*** Begin section ***
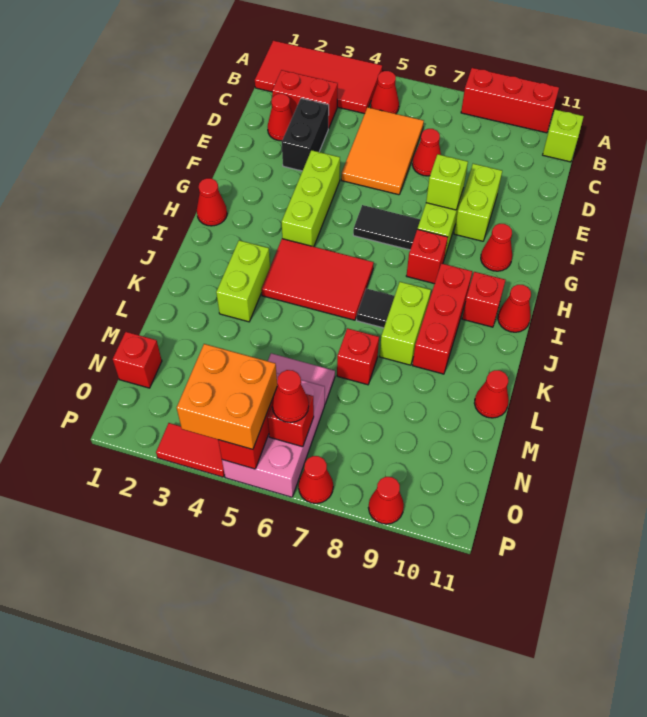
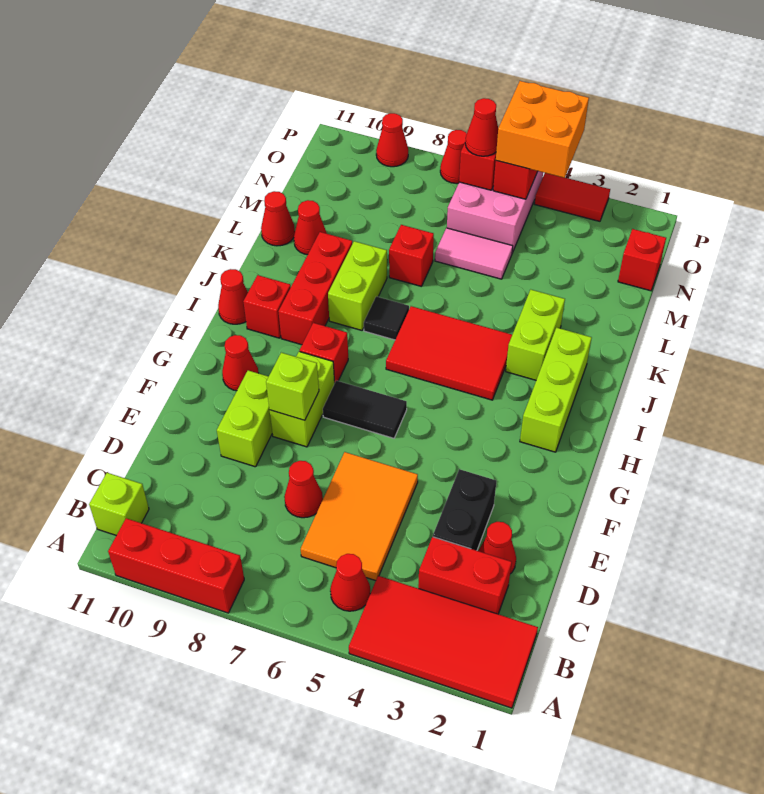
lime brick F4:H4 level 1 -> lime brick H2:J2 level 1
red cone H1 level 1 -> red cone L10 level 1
*** End section ***
*** Begin section ***
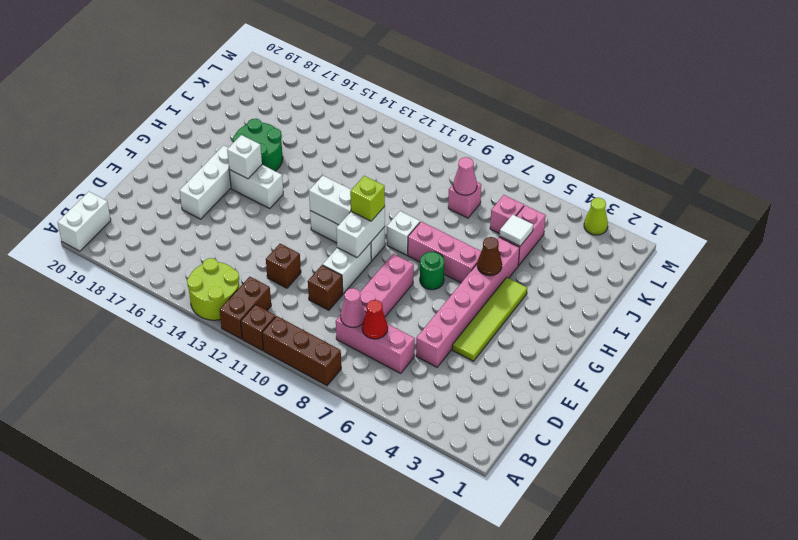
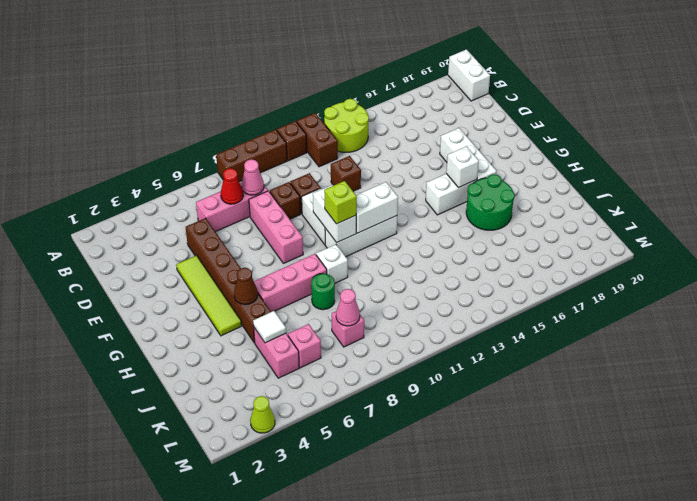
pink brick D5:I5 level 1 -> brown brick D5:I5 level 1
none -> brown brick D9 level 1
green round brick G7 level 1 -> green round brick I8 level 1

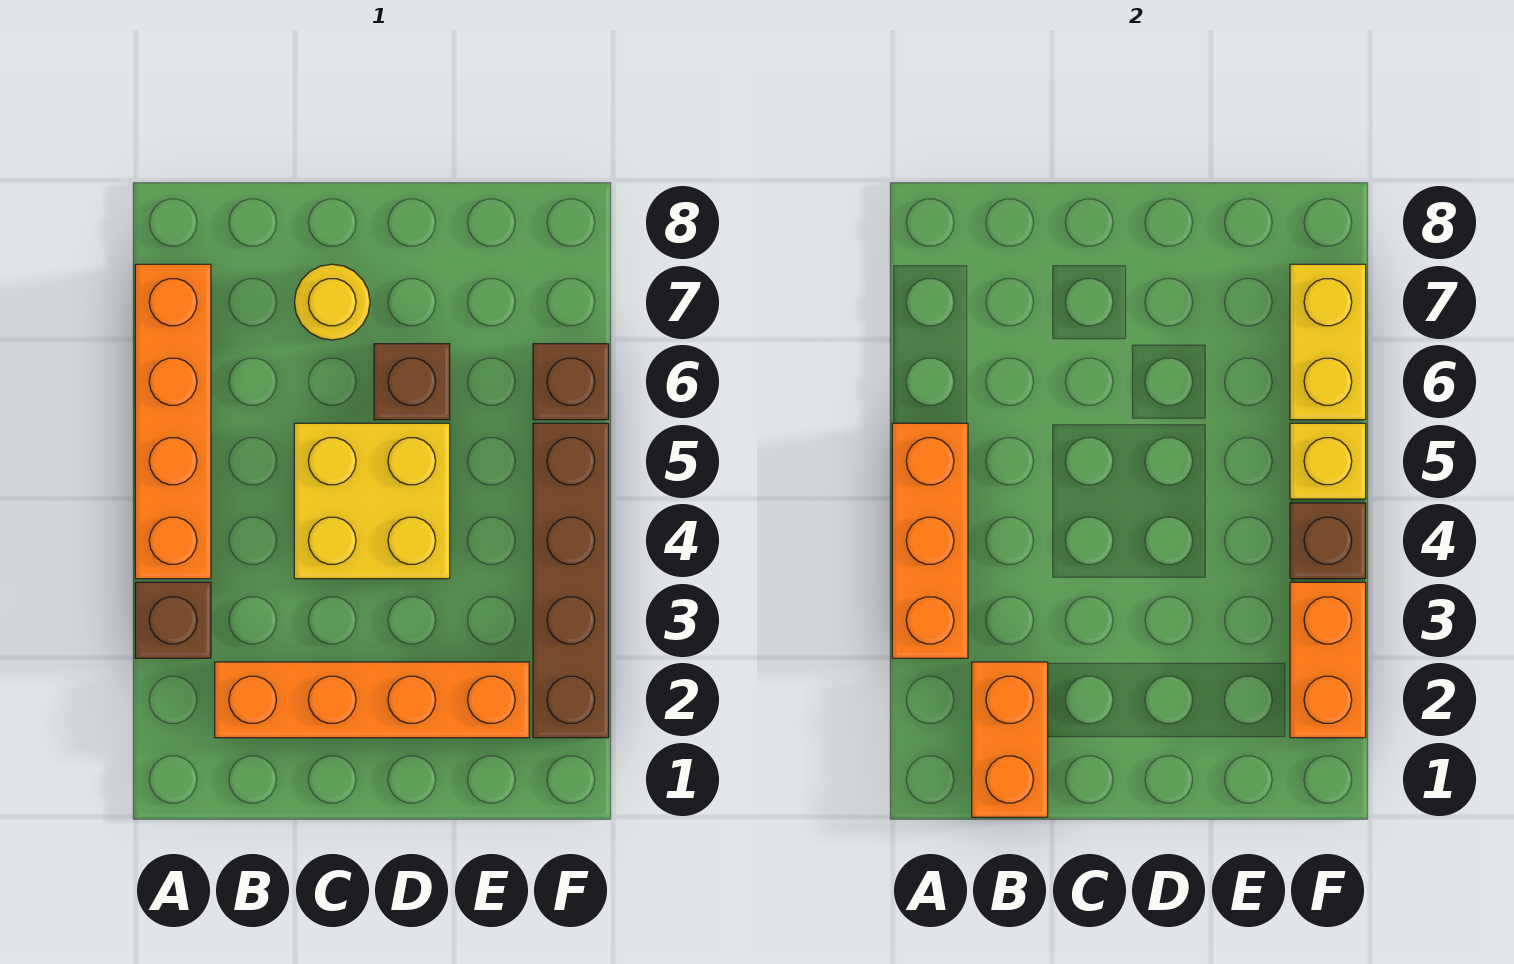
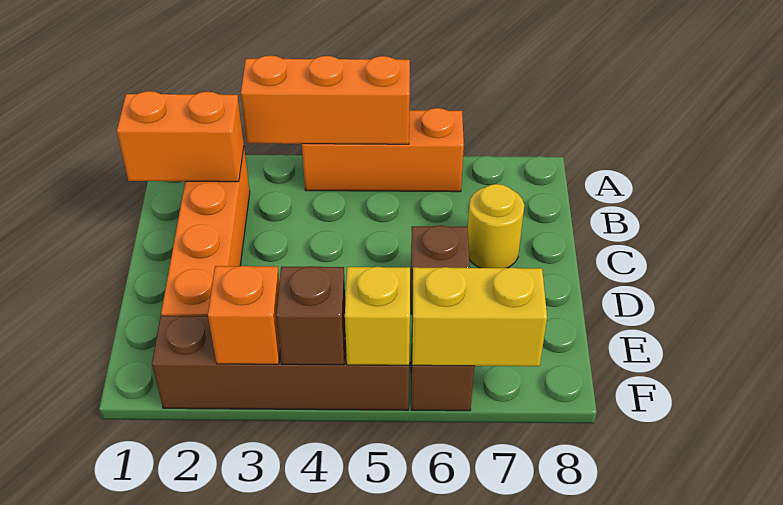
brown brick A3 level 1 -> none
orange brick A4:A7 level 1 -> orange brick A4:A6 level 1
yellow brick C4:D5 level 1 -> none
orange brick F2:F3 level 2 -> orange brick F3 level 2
*** End section ***
*** Begin section ***
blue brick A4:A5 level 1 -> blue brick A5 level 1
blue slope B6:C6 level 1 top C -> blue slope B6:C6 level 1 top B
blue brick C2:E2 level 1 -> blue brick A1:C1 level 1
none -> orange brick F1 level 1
*** End section ***
TASK REQUIREMENTS:
When the entries above show the word "orange" in a line, copy that line out.

ANSWER TO THIS EXERCISE:
orange brick A4:A7 level 1 -> orange brick A4:A6 level 1
orange brick F2:F3 level 2 -> orange brick F3 level 2
none -> orange brick F1 level 1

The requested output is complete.